> [Action item]: Beginning at the line that holds "R10: 10k (FILT, MID) -> 10k (5V, FILT)", transcribe each line exactly through the end of the records, and leave any pictures out.

> [Extracted entries]:
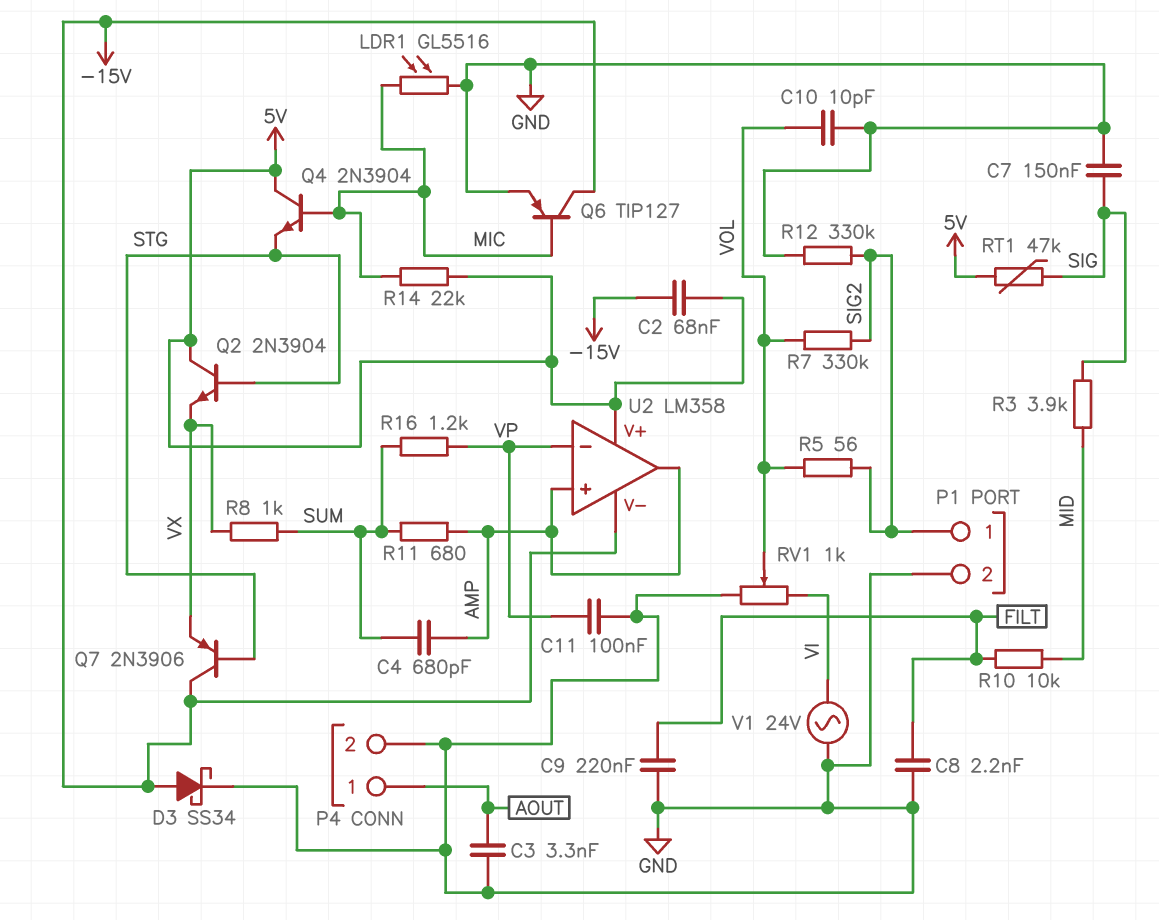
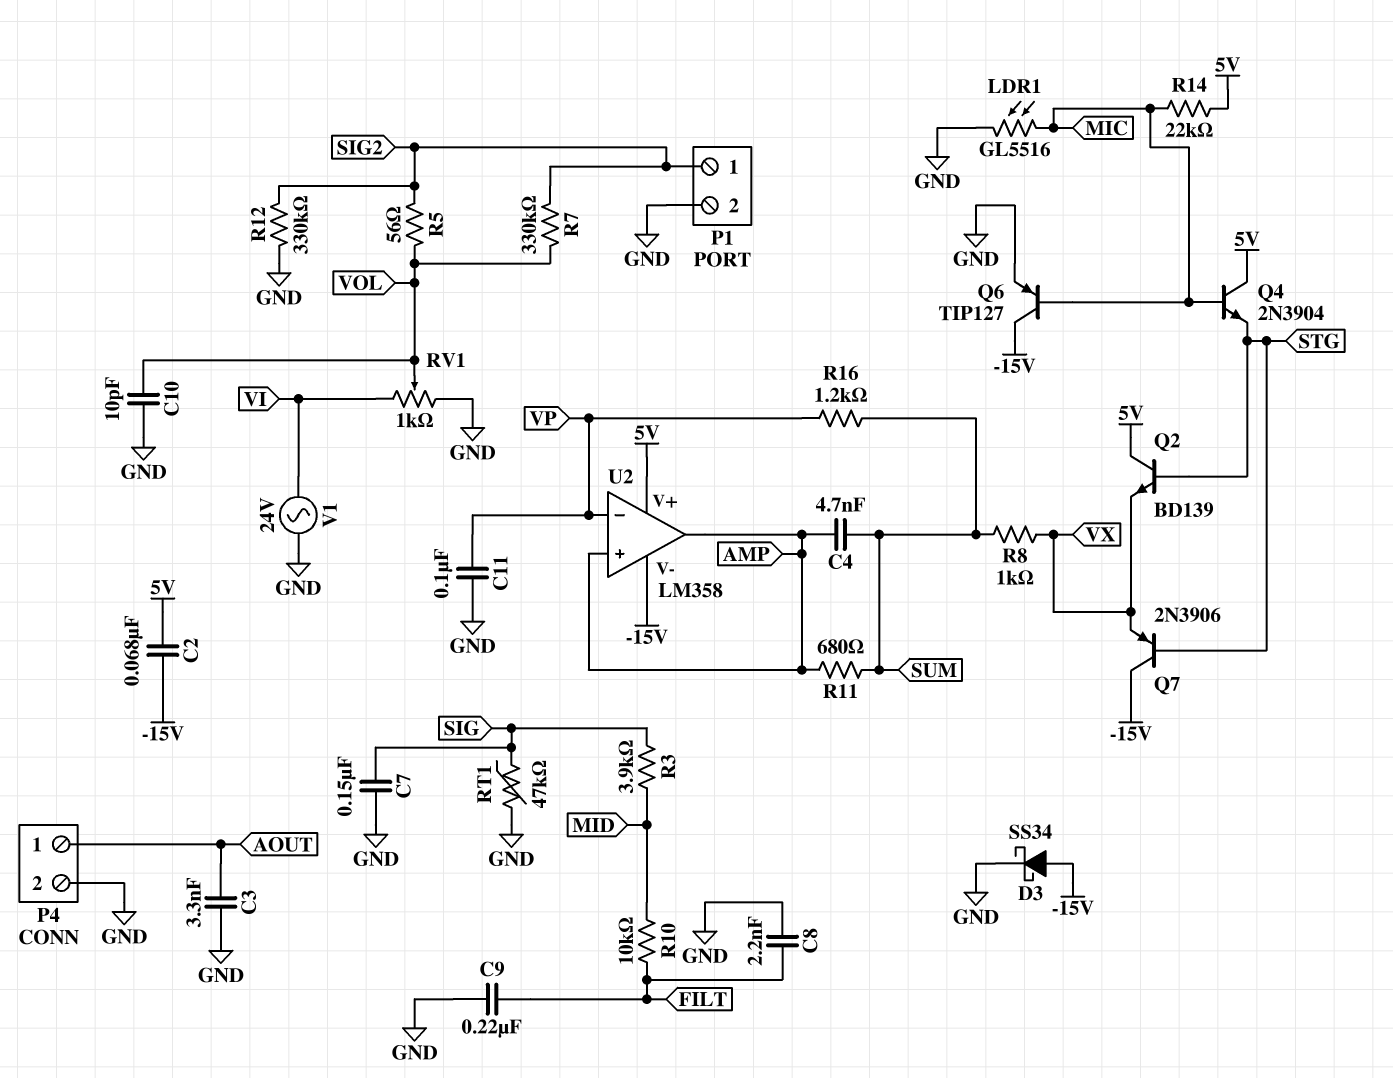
C4: 680pF (AMP, SUM) -> 4.7nF (AMP, SUM)
Q2: NPN 2N3904 (B STG, C 5V, E VX) -> NPN BD139 (B STG, C 5V, E VX)
RT1: 47k (5V, SIG) -> 47k (GND, SIG)

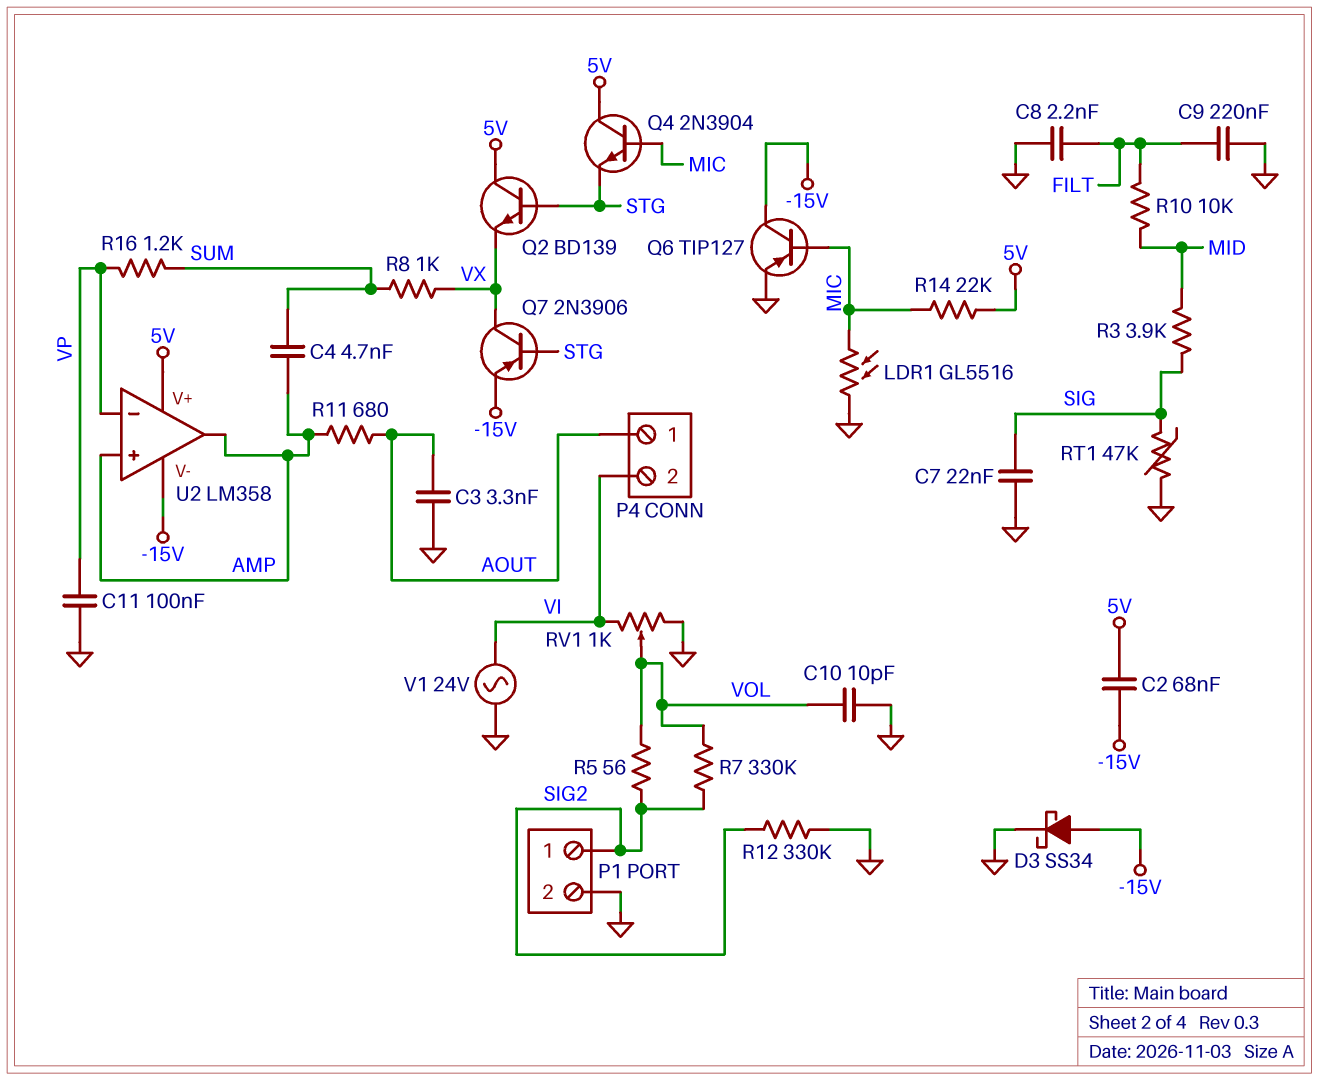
C7: 150nF (GND, SIG) -> 22nF (GND, SIG)
P4 pin 2: GND -> VI
Q7: PNP 2N3906 (B STG, C -15V, E VX) -> PNP 2N3906 (B STG, C VX, E -15V)
R11: 680 (AMP, SUM) -> 680 (AMP, AOUT)

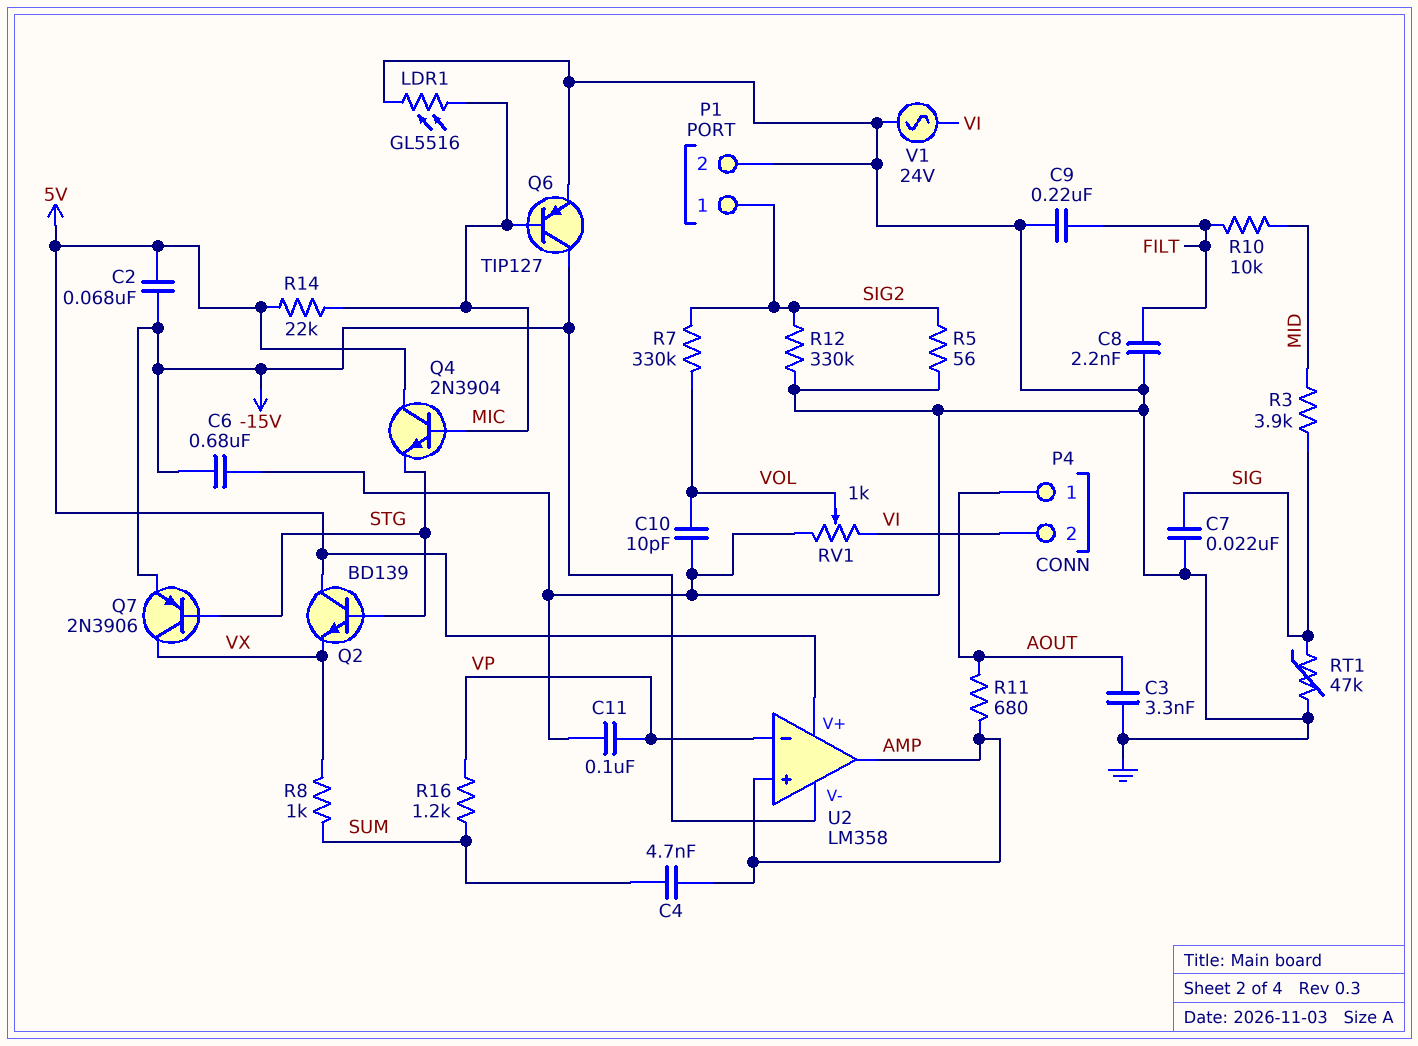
C6: none -> 680nF (-15V, GND)
D3: schottky SS34 (A -15V, K GND) -> none
R5: 56 (SIG2, VOL) -> 56 (GND, SIG2)

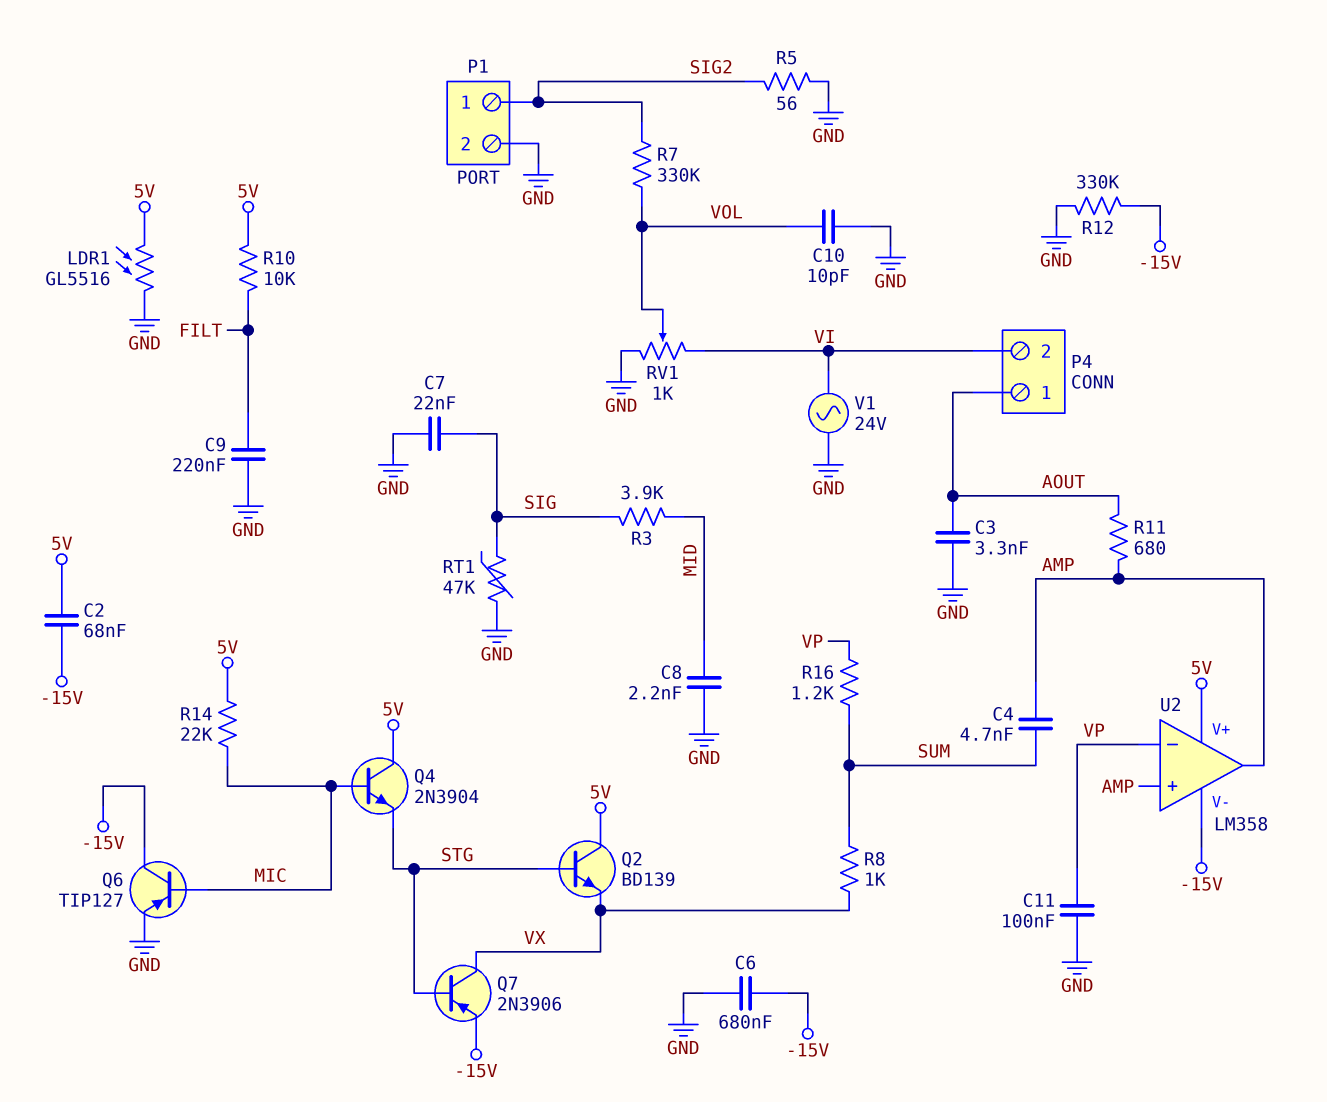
C8: 2.2nF (FILT, GND) -> 2.2nF (GND, MID)
LDR1: GL5516 (GND, MIC) -> GL5516 (5V, GND)
R10: 10k (FILT, MID) -> 10k (5V, FILT)
R12: 330k (GND, SIG2) -> 330k (-15V, GND)

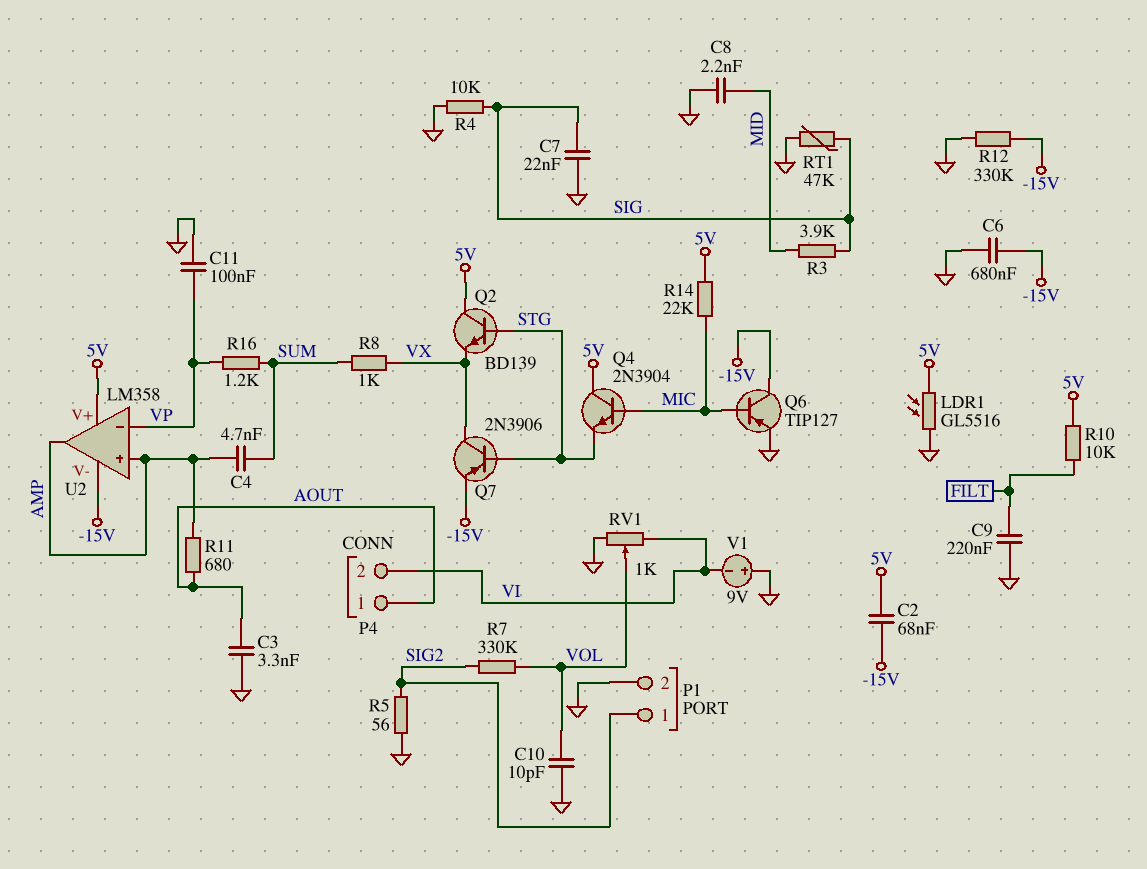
R4: none -> 10k (GND, SIG)
V1: AC 24V (GND, VI) -> 9V (plus GND, minus VI)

> [Final answer]:
R10: 10k (FILT, MID) -> 10k (5V, FILT)
R12: 330k (GND, SIG2) -> 330k (-15V, GND)

R4: none -> 10k (GND, SIG)
V1: AC 24V (GND, VI) -> 9V (plus GND, minus VI)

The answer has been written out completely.